EXERCISE REQUIREMENTS: Scan the listing below for lines with the word "clock". Report how many there are, as a number alone.

SUPPLIED DATA:
[Start of Attachment]

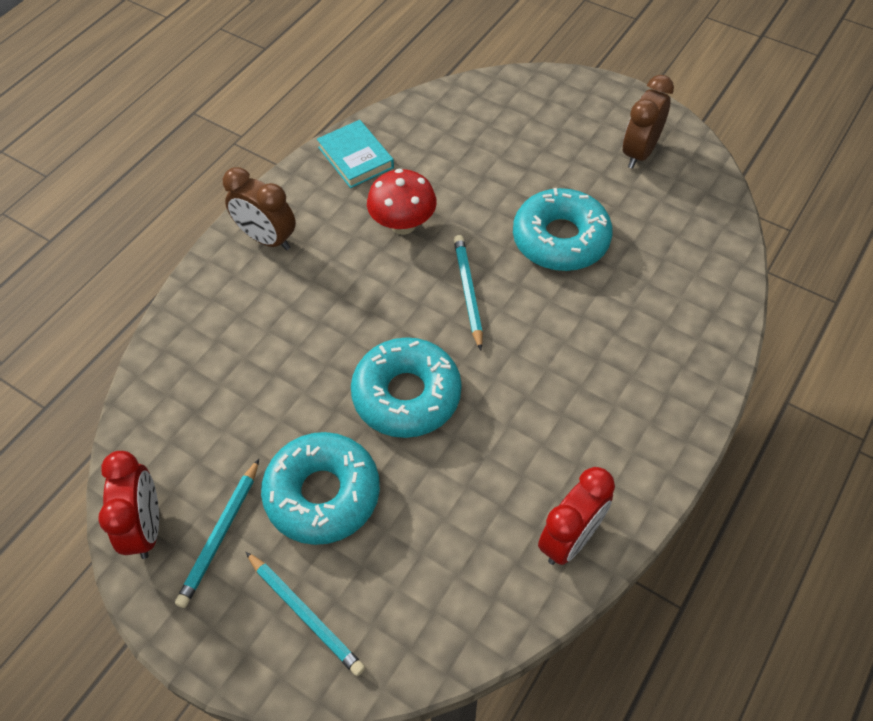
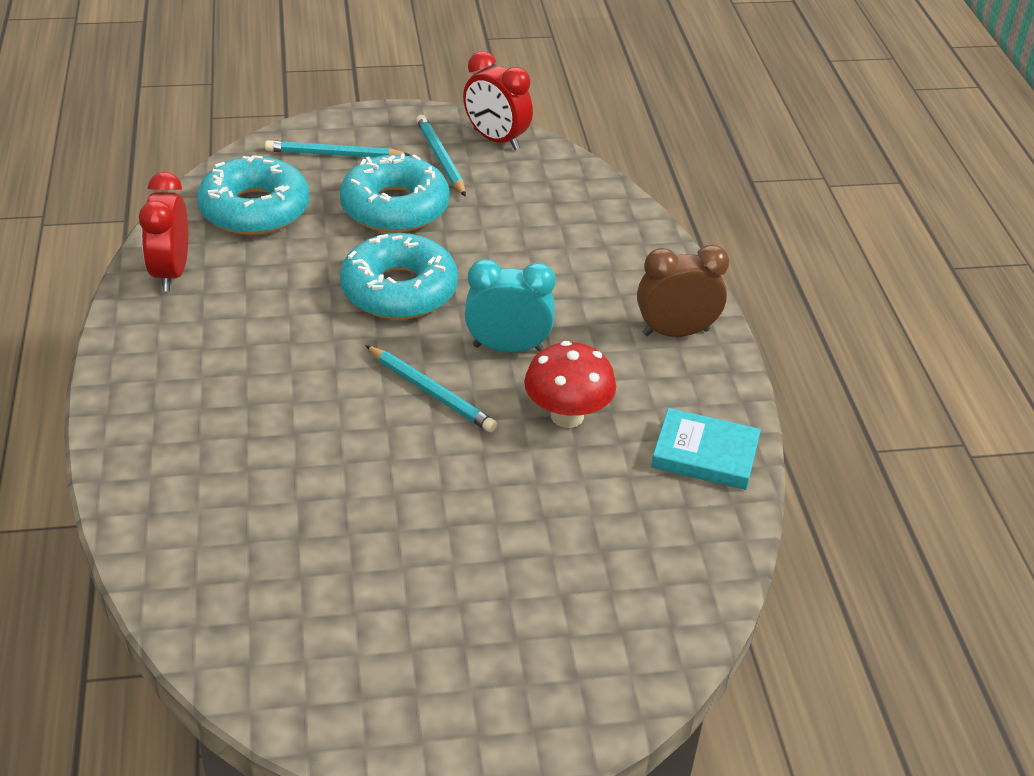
camera: 135 degrees right, 15 degrees down
turquoise donut [513,188,613,271] -> turquoise donut moved to [197,155,310,235]
brown clock [623,75,674,169] -> none
none -> turquoise clock [465,259,556,353]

[End of Attachment]

SOLUTION TO THIS PROBLEM: 2